Top of Records for this exercise
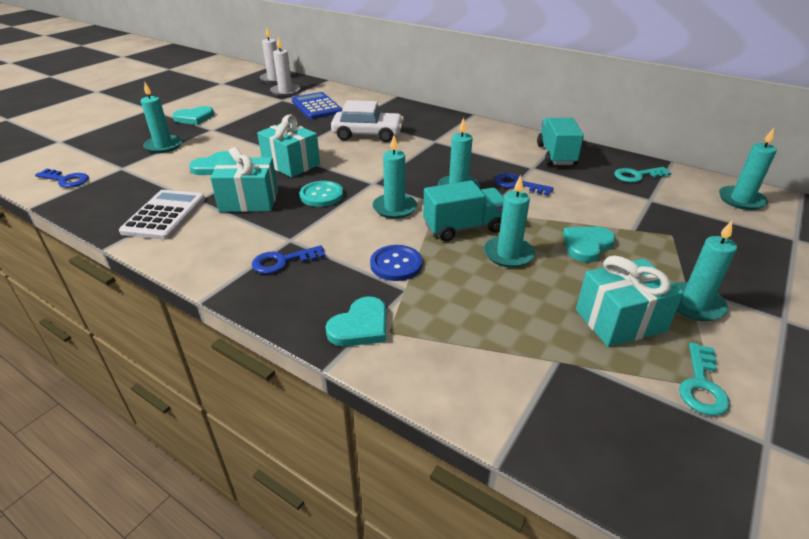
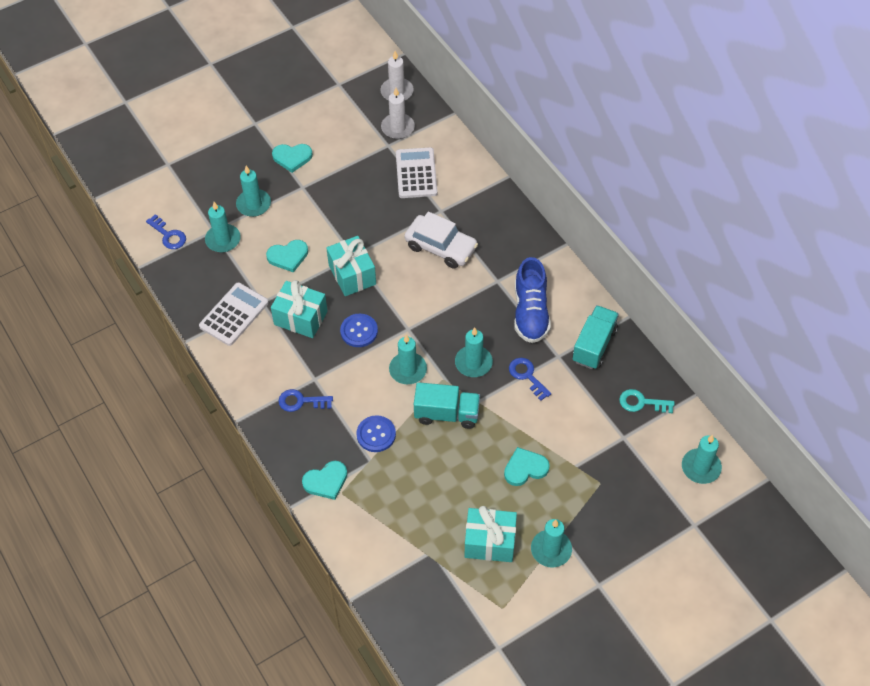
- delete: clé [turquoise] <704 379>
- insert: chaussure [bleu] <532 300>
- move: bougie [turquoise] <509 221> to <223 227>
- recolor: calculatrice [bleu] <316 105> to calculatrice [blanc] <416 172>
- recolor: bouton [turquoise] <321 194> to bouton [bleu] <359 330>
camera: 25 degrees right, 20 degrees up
Bottom of Records for this exercise
**Exercise details**
With the line containing "- recolor: bouton" as the start and the last line of the listing as the end, restate that stretch word for word and nothing else.

**Task answer**
- recolor: bouton [turquoise] <321 194> to bouton [bleu] <359 330>
camera: 25 degrees right, 20 degrees up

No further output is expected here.